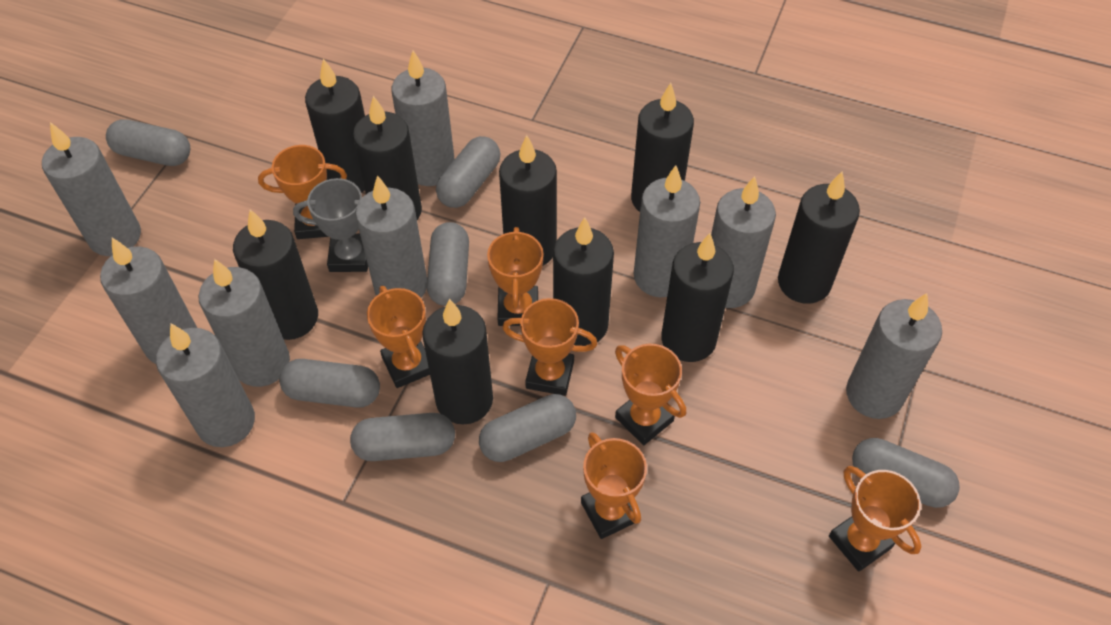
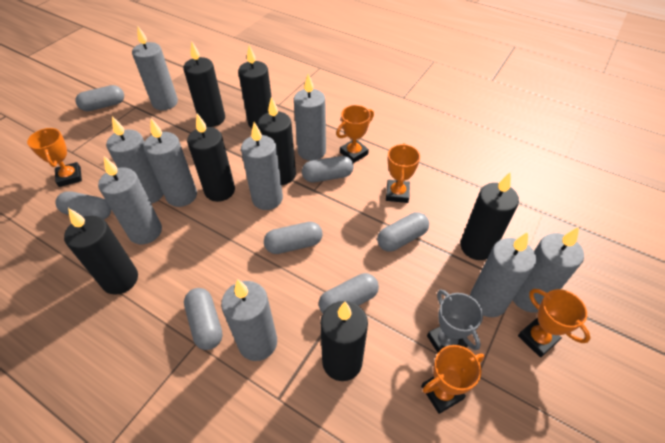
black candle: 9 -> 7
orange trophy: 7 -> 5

--

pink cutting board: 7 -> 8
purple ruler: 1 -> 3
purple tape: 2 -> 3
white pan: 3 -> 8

==

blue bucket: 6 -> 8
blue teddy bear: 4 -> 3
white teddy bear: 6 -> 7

**Instructions for the task**
Beginning with the line holding "blue bucket: 6 -> 8" and ending with the line holding "white teddy bear: 6 -> 7", write out the stretch of material above exactly; add no further lines.

**Answer box**
blue bucket: 6 -> 8
blue teddy bear: 4 -> 3
white teddy bear: 6 -> 7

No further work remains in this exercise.